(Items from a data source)
[Start of section]

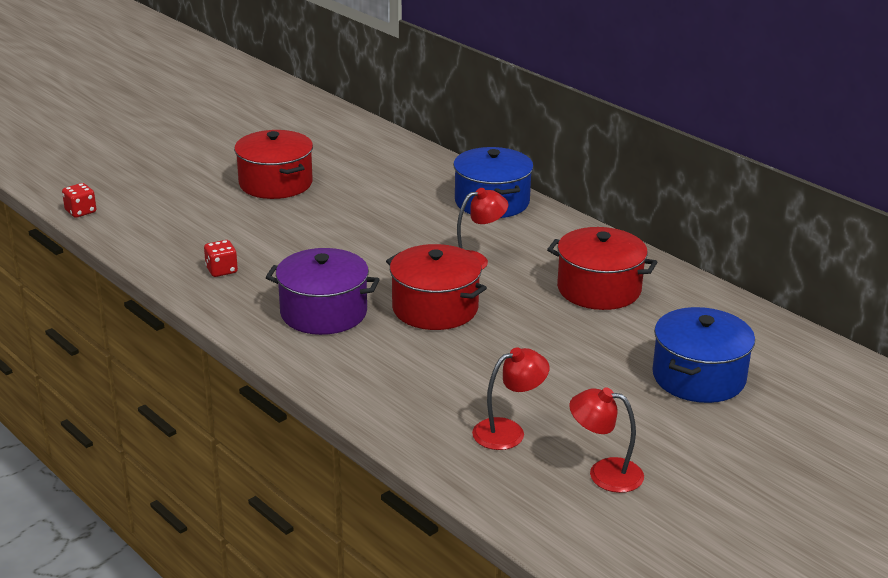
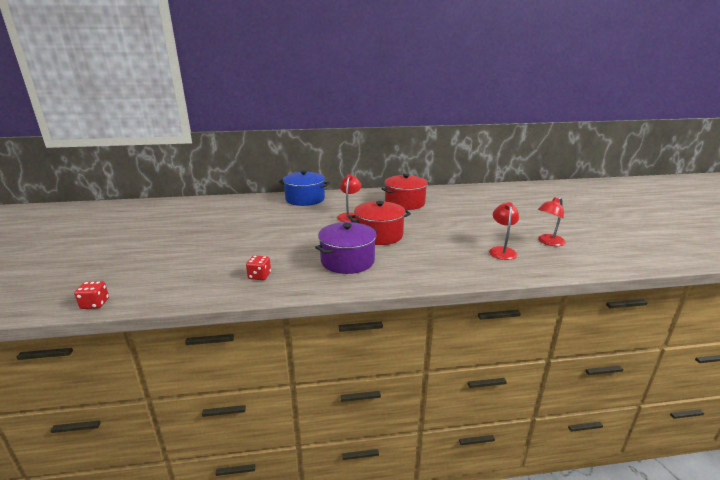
camera: 55 degrees left, 5 degrees down
red pot [234,130,313,199] -> none
blue pot [652,307,755,403] -> none

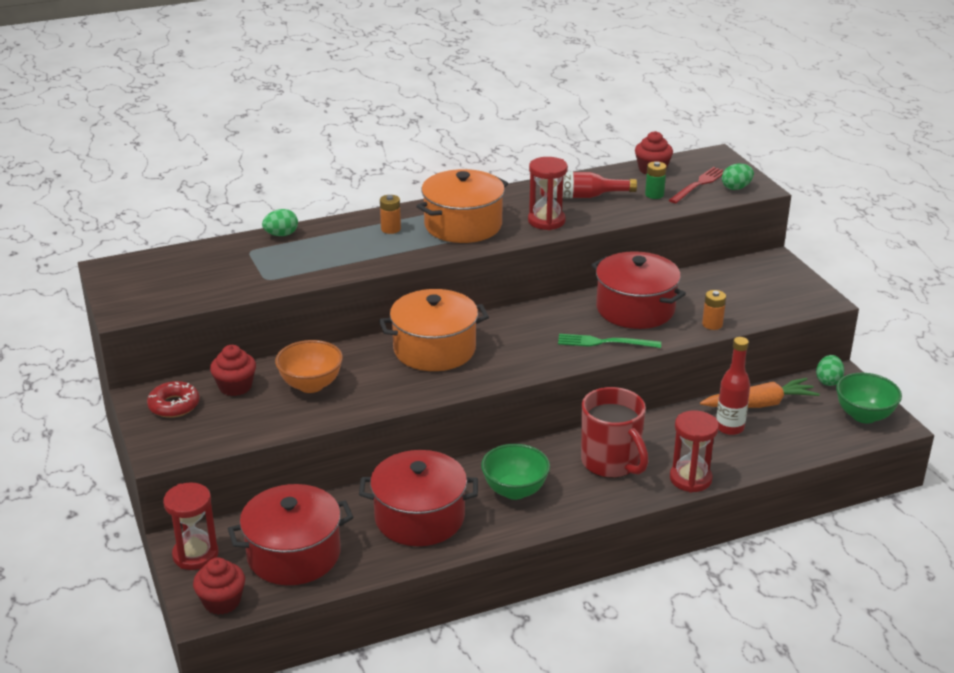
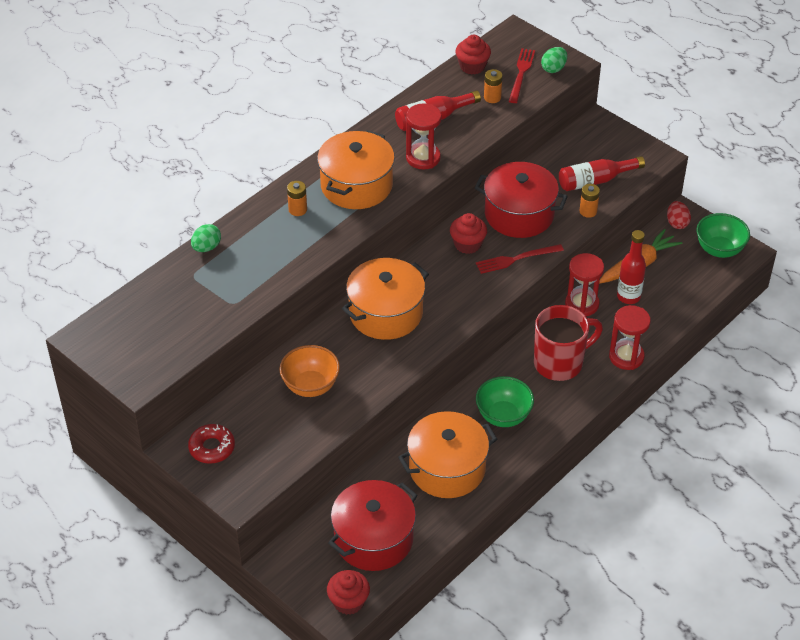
camera: 25 degrees left, 15 degrees up
red hourglass [163,482,218,570] -> red hourglass moved to [565,253,604,316]
red cupcake [210,345,256,396] -> red cupcake moved to [450,213,487,254]
red pot [359,450,478,546] -> orange pot [398,411,497,498]
green fork [558,334,661,348] -> red fork [476,244,564,274]
red mug [581,387,649,478] -> red mug turned 60 degrees counterclockwise [534,305,603,381]
green battery [645,161,667,199] -> orange battery [484,69,503,103]
green egg [816,355,844,386] -> red egg [667,201,691,229]
none -> red bottle [559,156,645,191]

[End of section]

Exercise aim: Return each of the lines exactly as they appear above, with no images.

Completed exercise:
camera: 55 degrees left, 5 degrees down
red pot [234,130,313,199] -> none
blue pot [652,307,755,403] -> none

camera: 25 degrees left, 15 degrees up
red hourglass [163,482,218,570] -> red hourglass moved to [565,253,604,316]
red cupcake [210,345,256,396] -> red cupcake moved to [450,213,487,254]
red pot [359,450,478,546] -> orange pot [398,411,497,498]
green fork [558,334,661,348] -> red fork [476,244,564,274]
red mug [581,387,649,478] -> red mug turned 60 degrees counterclockwise [534,305,603,381]
green battery [645,161,667,199] -> orange battery [484,69,503,103]
green egg [816,355,844,386] -> red egg [667,201,691,229]
none -> red bottle [559,156,645,191]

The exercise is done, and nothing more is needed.